=== Problem to solve ===
Your output should consist solely of the lines from the one holding "none -> green brick C11 level 1" to the end of the records below, inclusive, reproduced exactly and free of pictures.

=== Data shown ===

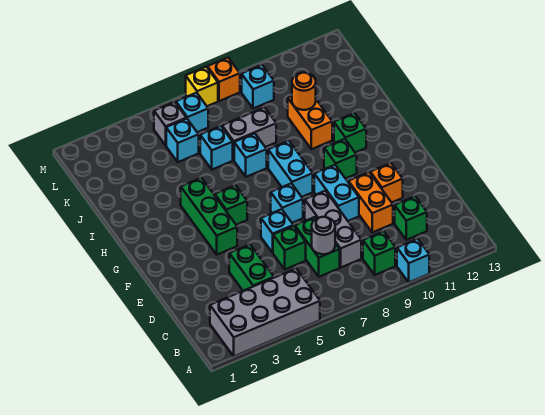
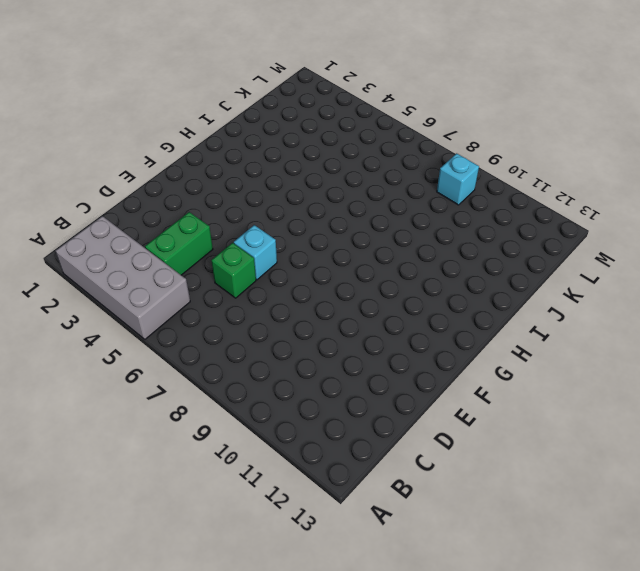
none -> cyan brick A10 level 1
none -> green brick B9 level 1
none -> green brick C7:D7 level 1
none -> grey brick C8:E8 level 1

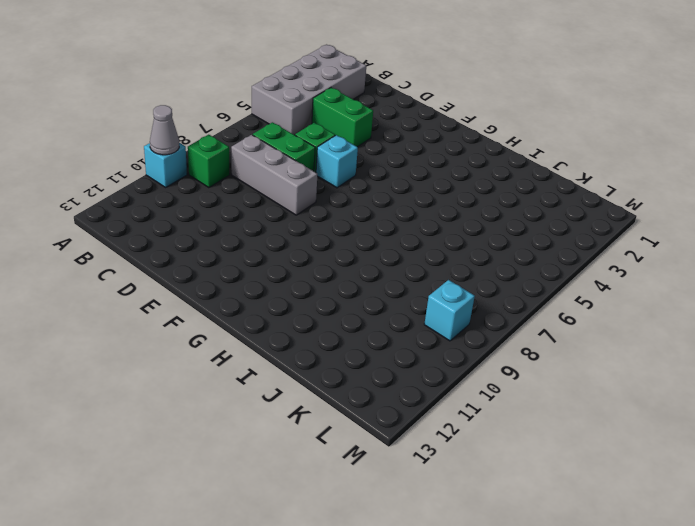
grey cone A10 level 2 -> none
none -> green brick C11 level 1
none -> orange brick D10:E10 level 1
none -> cyan brick E9:F9 level 1
none -> orange brick E11 level 1

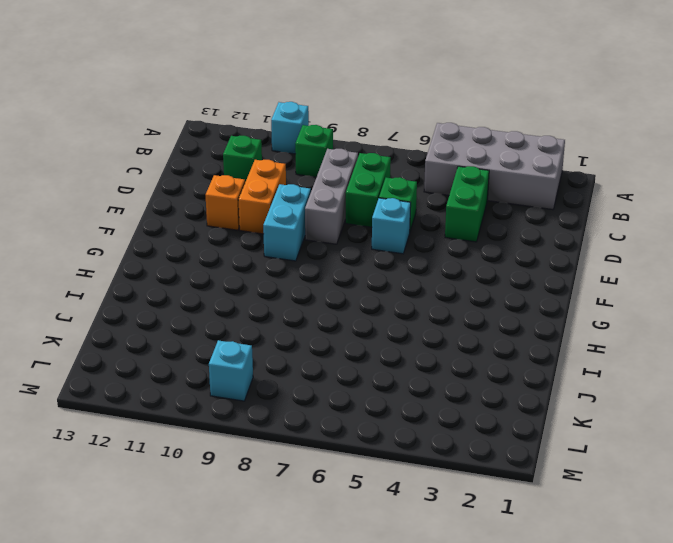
none -> green brick F4:H4 level 1
none -> cyan brick F7 level 1
none -> green brick G5 level 1
none -> cyan brick G8:H8 level 1

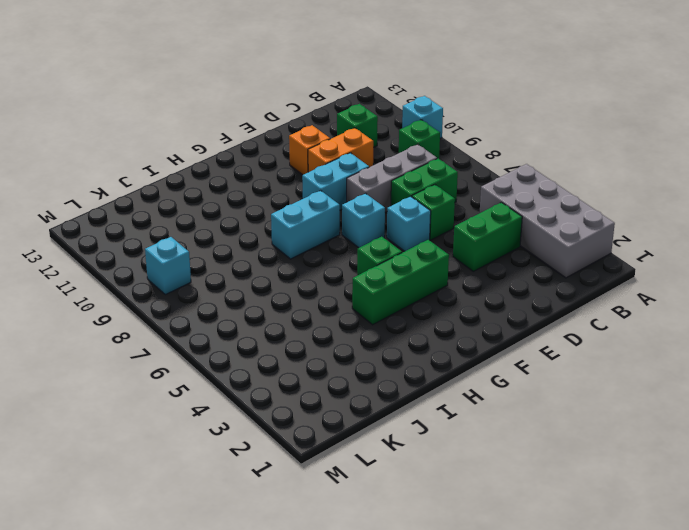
none -> green brick G10 level 1
none -> green brick H11 level 1
none -> cyan brick I7 level 1
none -> orange brick I10:J10 level 1

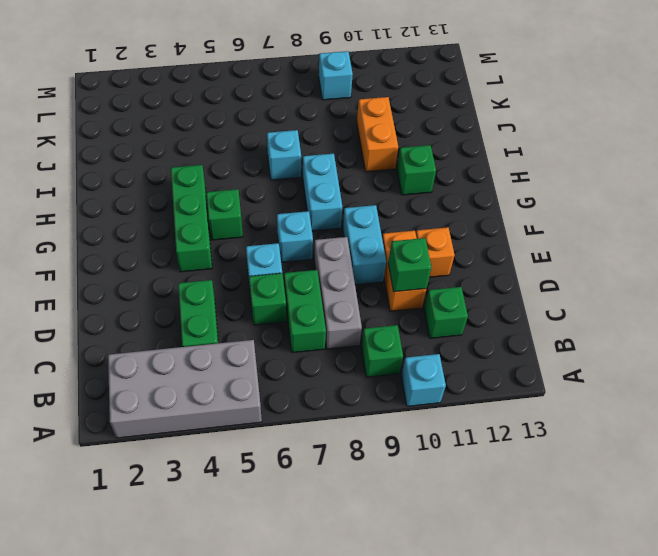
green brick D10 level 2 -> green brick G10 level 1
none -> cyan brick J6 level 1
none -> grey brick J7:J8 level 1
none -> cyan brick K5 level 1
none -> grey brick L5 level 1

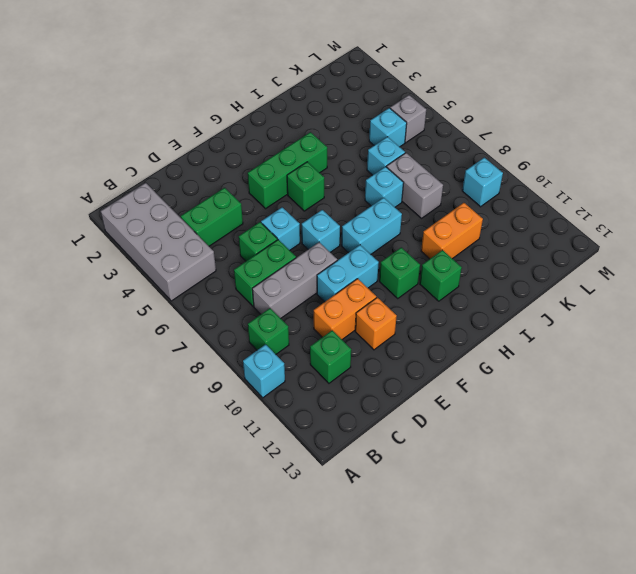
none -> cyan brick L6 level 1
none -> yellow brick M7 level 1
none -> orange brick M8 level 1
none -> grey round brick C7 level 2

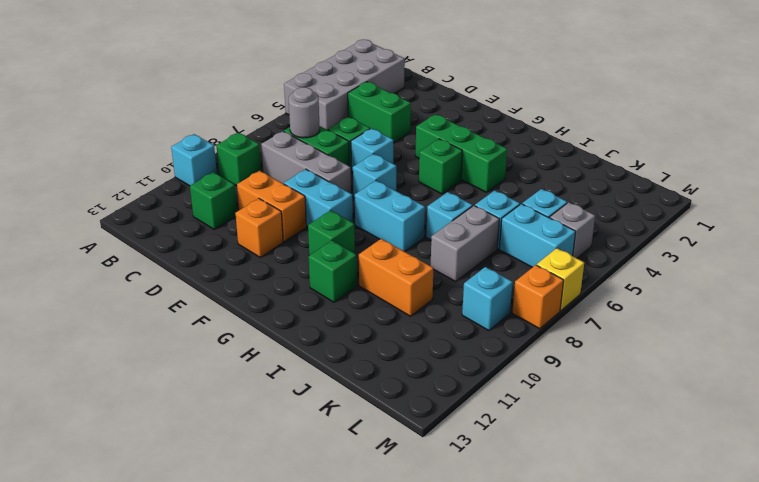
cyan brick K6:L6 level 1 -> cyan brick L6 level 1
none -> orange round brick J10 level 2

=== Answer area ===
none -> green brick C11 level 1
none -> orange brick D10:E10 level 1
none -> cyan brick E9:F9 level 1
none -> orange brick E11 level 1

none -> green brick F4:H4 level 1
none -> cyan brick F7 level 1
none -> green brick G5 level 1
none -> cyan brick G8:H8 level 1

none -> green brick G10 level 1
none -> green brick H11 level 1
none -> cyan brick I7 level 1
none -> orange brick I10:J10 level 1

green brick D10 level 2 -> green brick G10 level 1
none -> cyan brick J6 level 1
none -> grey brick J7:J8 level 1
none -> cyan brick K5 level 1
none -> grey brick L5 level 1

none -> cyan brick L6 level 1
none -> yellow brick M7 level 1
none -> orange brick M8 level 1
none -> grey round brick C7 level 2

cyan brick K6:L6 level 1 -> cyan brick L6 level 1
none -> orange round brick J10 level 2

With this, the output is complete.